Dataset records: Begin
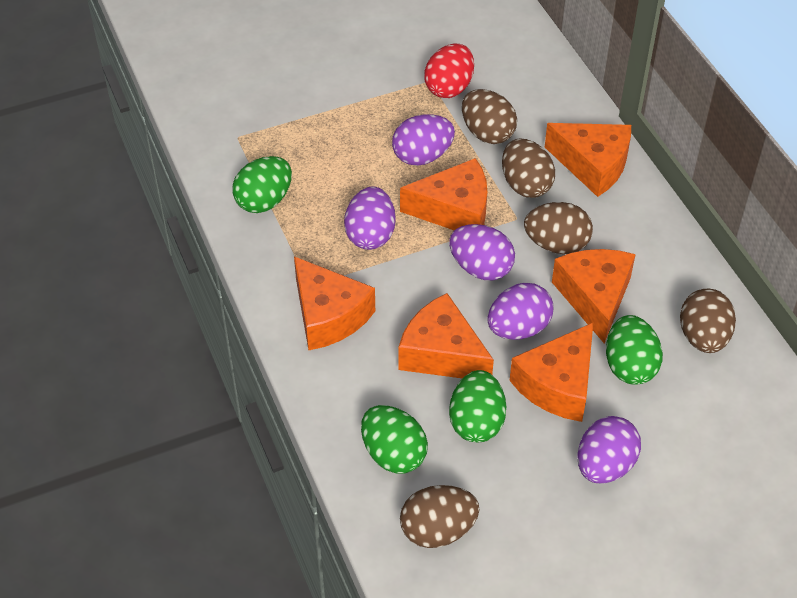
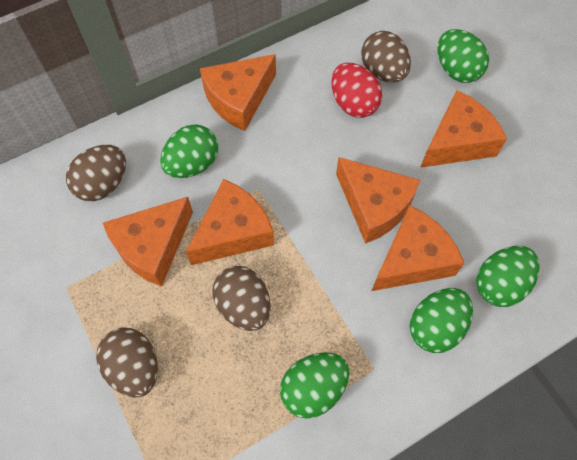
brown egg: 5 -> 4
green egg: 4 -> 5
purple egg: 5 -> 0

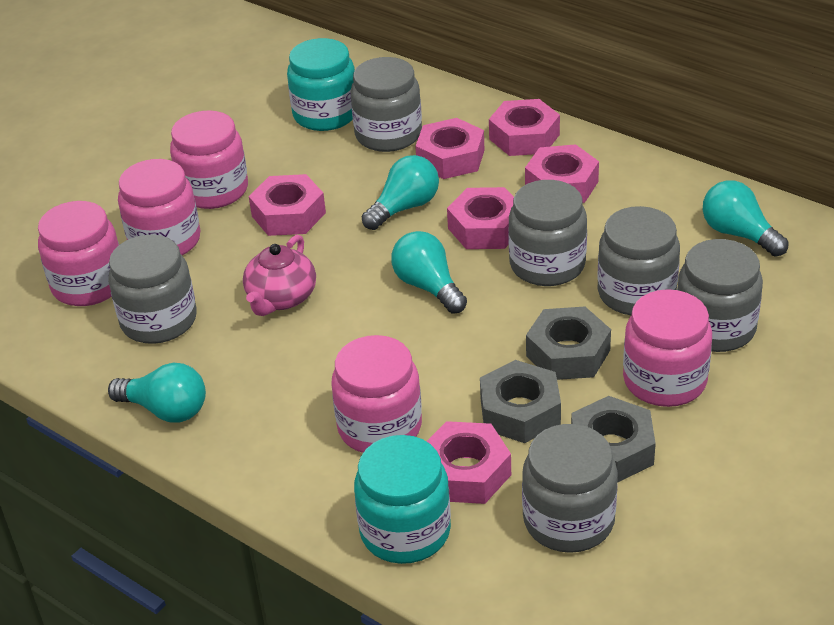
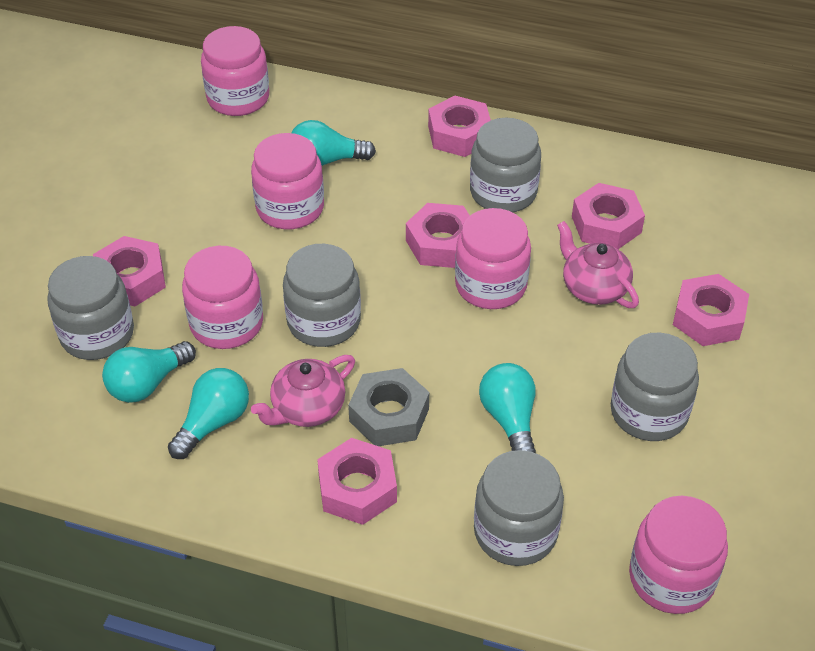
grey jar: 6 -> 5
grey nut: 3 -> 1
pink teapot: 1 -> 2
turquoise jar: 2 -> 0

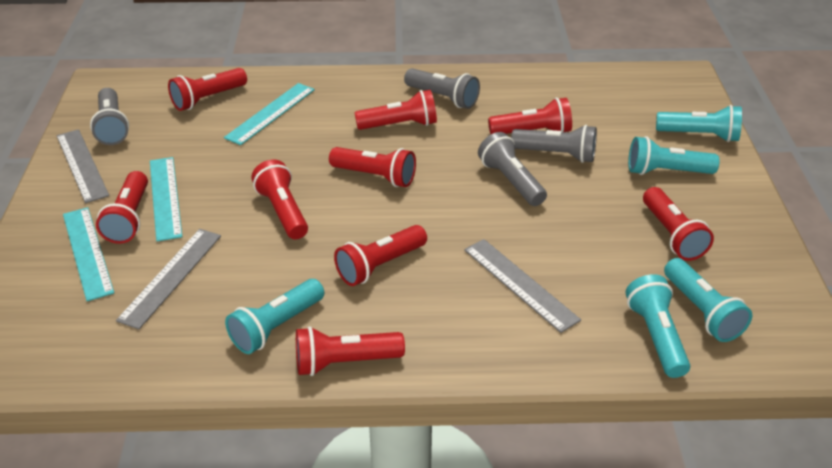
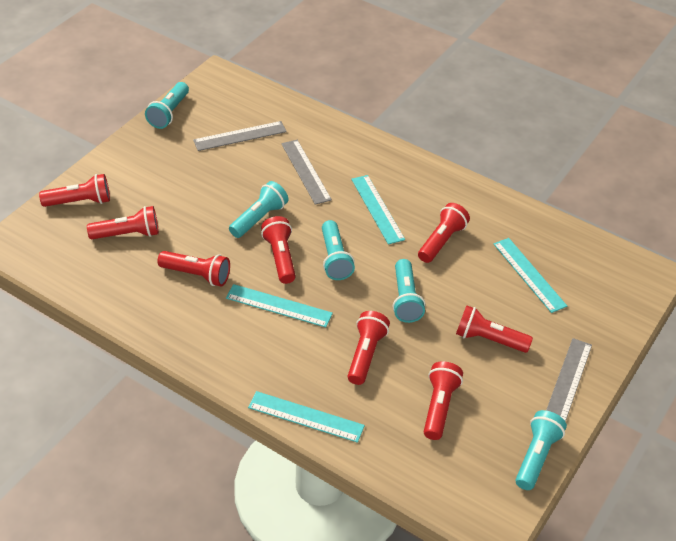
grey flashlight: 4 -> 0
red flashlight: 9 -> 8
turquoise ruler: 3 -> 4

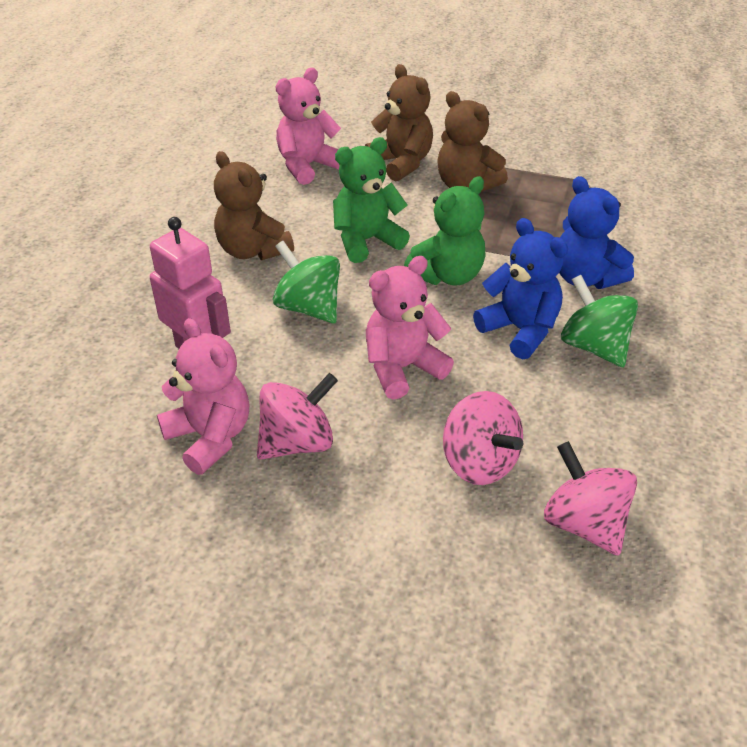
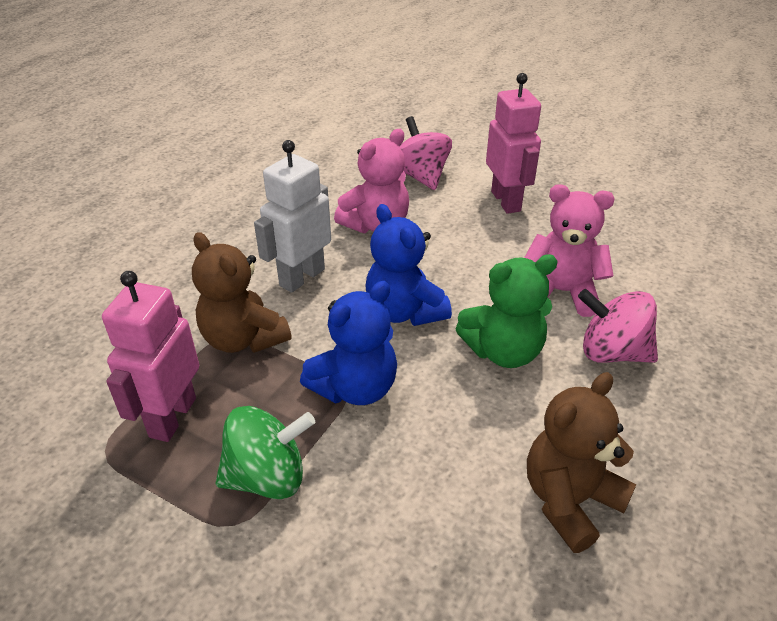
brown teddy bear: 3 -> 2
green spinning top: 2 -> 1
green teddy bear: 2 -> 1
pink robot: 1 -> 2
pink spinning top: 3 -> 2
pink teddy bear: 3 -> 2
white robot: 0 -> 1

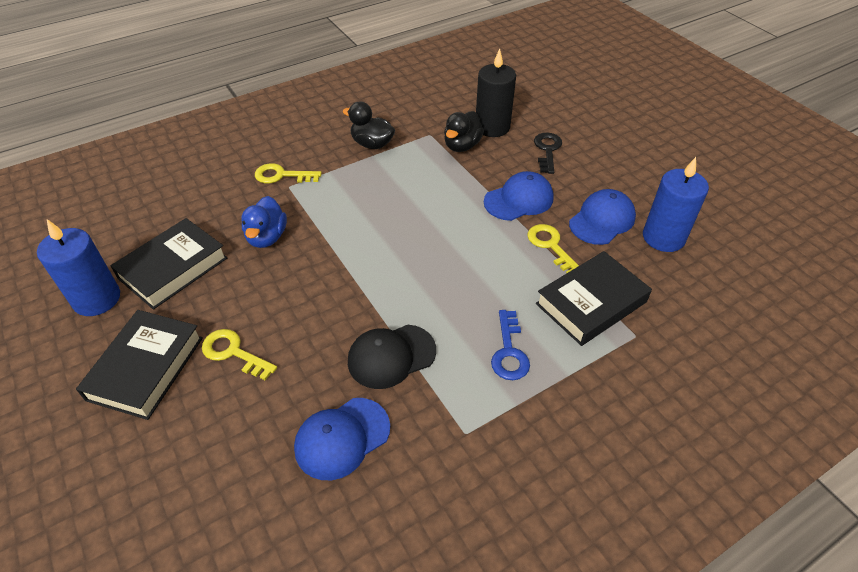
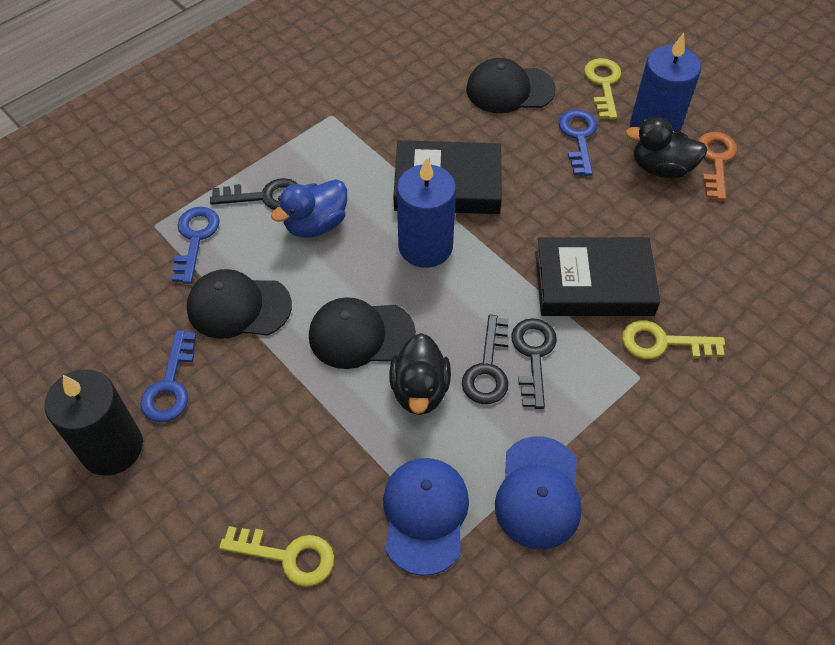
black book: 3 -> 2
black cap: 1 -> 3
black key: 1 -> 3
blue cap: 3 -> 2
blue key: 1 -> 3
orange key: 0 -> 1

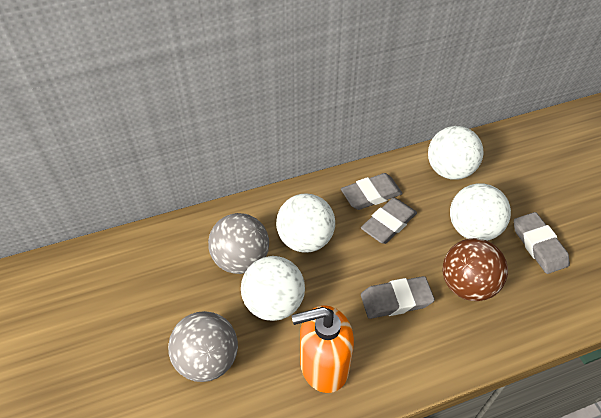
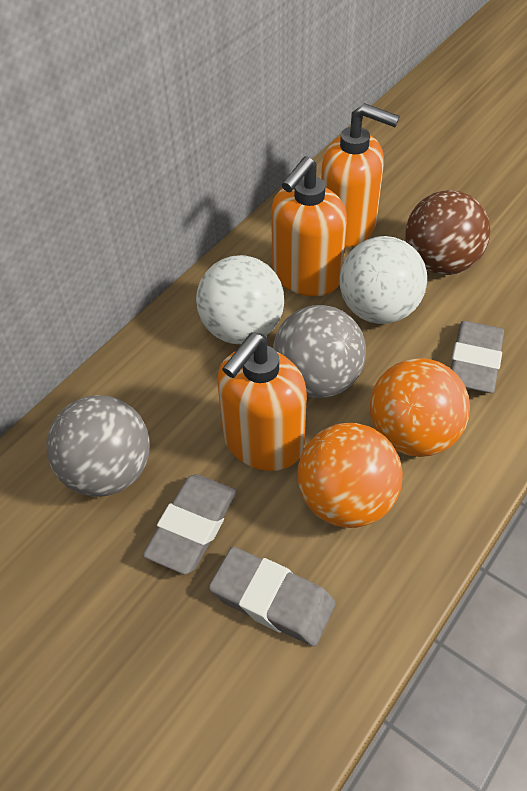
grey eraser: 4 -> 3
orange ball: 0 -> 2
orange soap dispenser: 1 -> 3
white ball: 4 -> 2

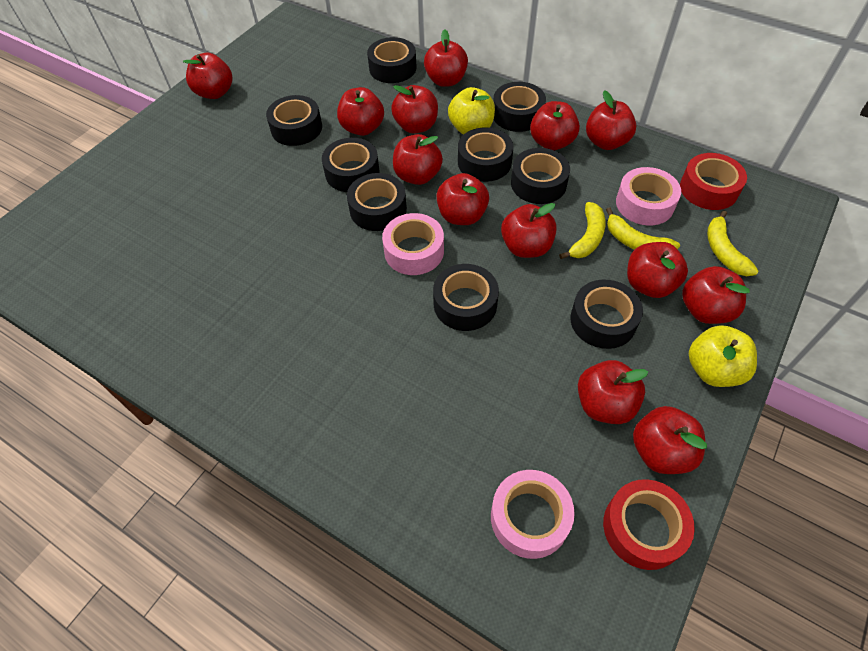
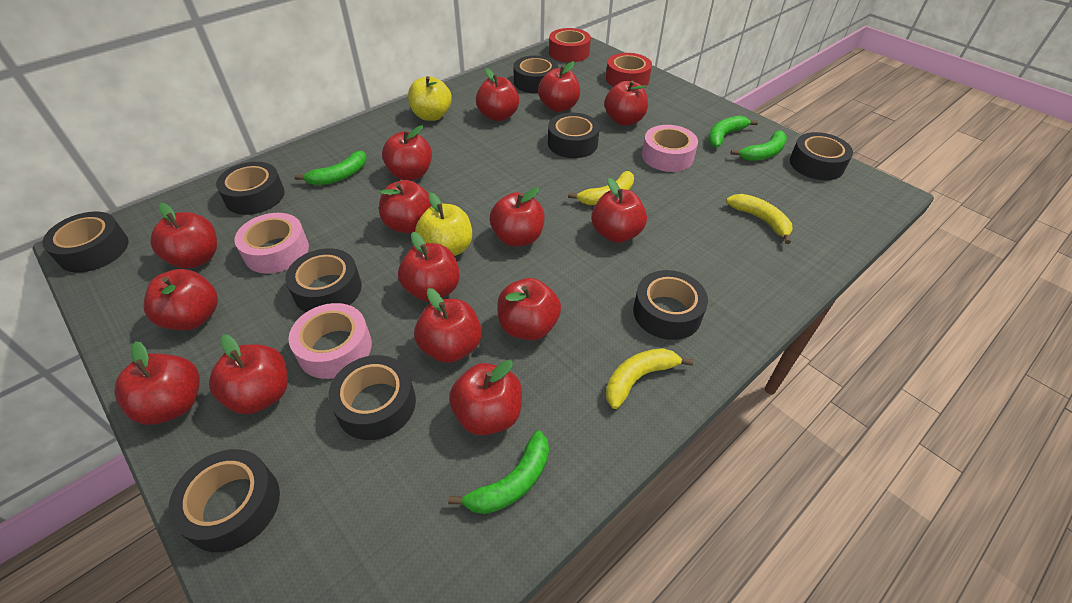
green banana: 0 -> 4
red apple: 13 -> 15

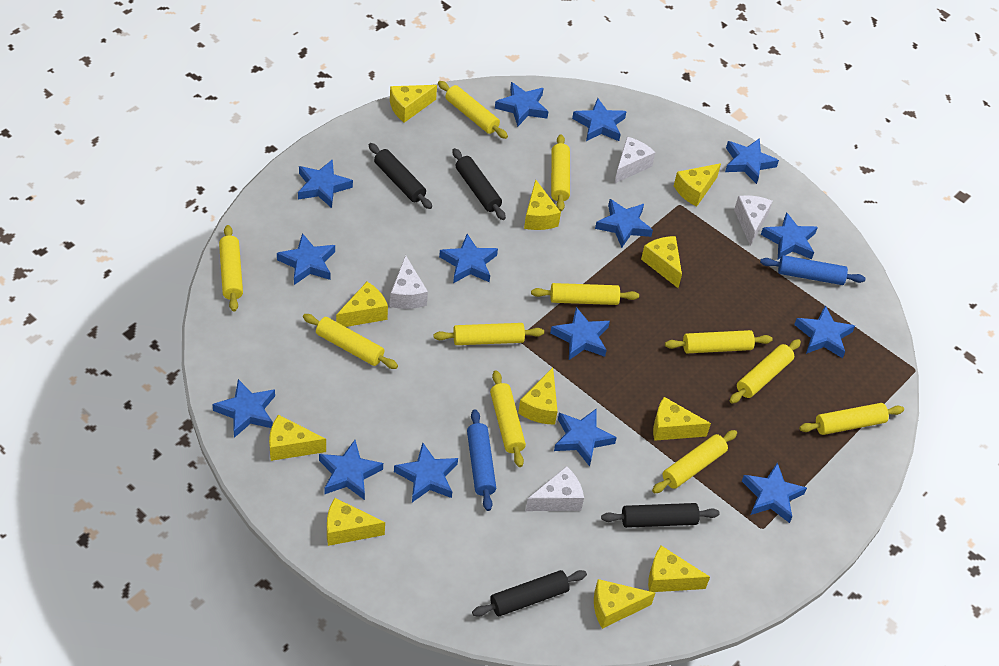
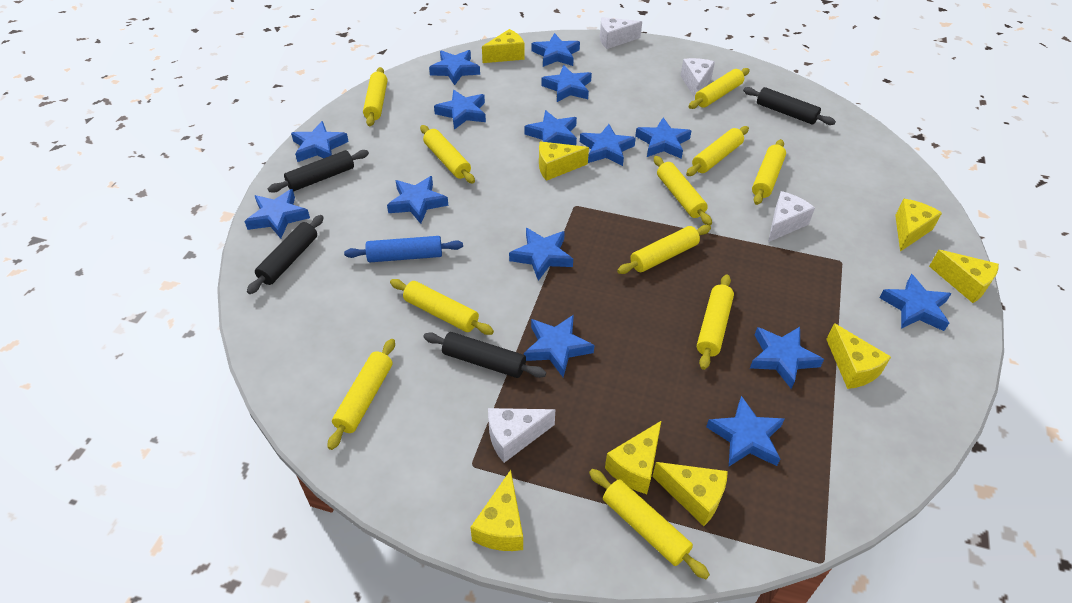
blue rolling pin: 2 -> 1
yellow cheese: 11 -> 8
Dataset records: End
### Work required:
Above are the records. Copy exactly, and only, the lines from the line containing "purple egg: 5 -> 0" through the last one, omitting any pictures.

### Exercise answer:
purple egg: 5 -> 0

grey jar: 6 -> 5
grey nut: 3 -> 1
pink teapot: 1 -> 2
turquoise jar: 2 -> 0

grey flashlight: 4 -> 0
red flashlight: 9 -> 8
turquoise ruler: 3 -> 4

brown teddy bear: 3 -> 2
green spinning top: 2 -> 1
green teddy bear: 2 -> 1
pink robot: 1 -> 2
pink spinning top: 3 -> 2
pink teddy bear: 3 -> 2
white robot: 0 -> 1

black book: 3 -> 2
black cap: 1 -> 3
black key: 1 -> 3
blue cap: 3 -> 2
blue key: 1 -> 3
orange key: 0 -> 1

grey eraser: 4 -> 3
orange ball: 0 -> 2
orange soap dispenser: 1 -> 3
white ball: 4 -> 2

green banana: 0 -> 4
red apple: 13 -> 15

blue rolling pin: 2 -> 1
yellow cheese: 11 -> 8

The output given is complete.